Start of Block

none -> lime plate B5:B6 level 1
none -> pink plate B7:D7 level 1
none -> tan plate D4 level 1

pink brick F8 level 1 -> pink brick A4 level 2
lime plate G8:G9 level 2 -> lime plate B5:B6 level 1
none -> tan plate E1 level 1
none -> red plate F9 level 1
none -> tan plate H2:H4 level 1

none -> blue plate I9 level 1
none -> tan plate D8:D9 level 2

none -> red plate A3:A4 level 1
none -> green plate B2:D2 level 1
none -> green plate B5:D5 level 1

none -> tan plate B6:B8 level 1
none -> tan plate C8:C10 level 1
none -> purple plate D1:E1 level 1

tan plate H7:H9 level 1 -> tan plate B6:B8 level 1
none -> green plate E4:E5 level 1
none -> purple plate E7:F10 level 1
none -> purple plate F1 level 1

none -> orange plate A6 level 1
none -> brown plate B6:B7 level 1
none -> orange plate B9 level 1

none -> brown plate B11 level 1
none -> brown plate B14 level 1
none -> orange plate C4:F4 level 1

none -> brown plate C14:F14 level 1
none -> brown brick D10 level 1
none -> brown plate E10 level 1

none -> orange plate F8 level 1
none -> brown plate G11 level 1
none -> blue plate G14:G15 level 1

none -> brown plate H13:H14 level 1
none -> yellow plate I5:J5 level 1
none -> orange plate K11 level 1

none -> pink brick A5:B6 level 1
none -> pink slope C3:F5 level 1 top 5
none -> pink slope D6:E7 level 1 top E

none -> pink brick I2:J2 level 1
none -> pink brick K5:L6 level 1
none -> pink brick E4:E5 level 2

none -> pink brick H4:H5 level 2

End of Block

_Your task_.
Please print all the data again exactly as given.

_Result below_.
none -> lime plate B5:B6 level 1
none -> pink plate B7:D7 level 1
none -> tan plate D4 level 1

pink brick F8 level 1 -> pink brick A4 level 2
lime plate G8:G9 level 2 -> lime plate B5:B6 level 1
none -> tan plate E1 level 1
none -> red plate F9 level 1
none -> tan plate H2:H4 level 1

none -> blue plate I9 level 1
none -> tan plate D8:D9 level 2

none -> red plate A3:A4 level 1
none -> green plate B2:D2 level 1
none -> green plate B5:D5 level 1

none -> tan plate B6:B8 level 1
none -> tan plate C8:C10 level 1
none -> purple plate D1:E1 level 1

tan plate H7:H9 level 1 -> tan plate B6:B8 level 1
none -> green plate E4:E5 level 1
none -> purple plate E7:F10 level 1
none -> purple plate F1 level 1

none -> orange plate A6 level 1
none -> brown plate B6:B7 level 1
none -> orange plate B9 level 1

none -> brown plate B11 level 1
none -> brown plate B14 level 1
none -> orange plate C4:F4 level 1

none -> brown plate C14:F14 level 1
none -> brown brick D10 level 1
none -> brown plate E10 level 1

none -> orange plate F8 level 1
none -> brown plate G11 level 1
none -> blue plate G14:G15 level 1

none -> brown plate H13:H14 level 1
none -> yellow plate I5:J5 level 1
none -> orange plate K11 level 1

none -> pink brick A5:B6 level 1
none -> pink slope C3:F5 level 1 top 5
none -> pink slope D6:E7 level 1 top E

none -> pink brick I2:J2 level 1
none -> pink brick K5:L6 level 1
none -> pink brick E4:E5 level 2

none -> pink brick H4:H5 level 2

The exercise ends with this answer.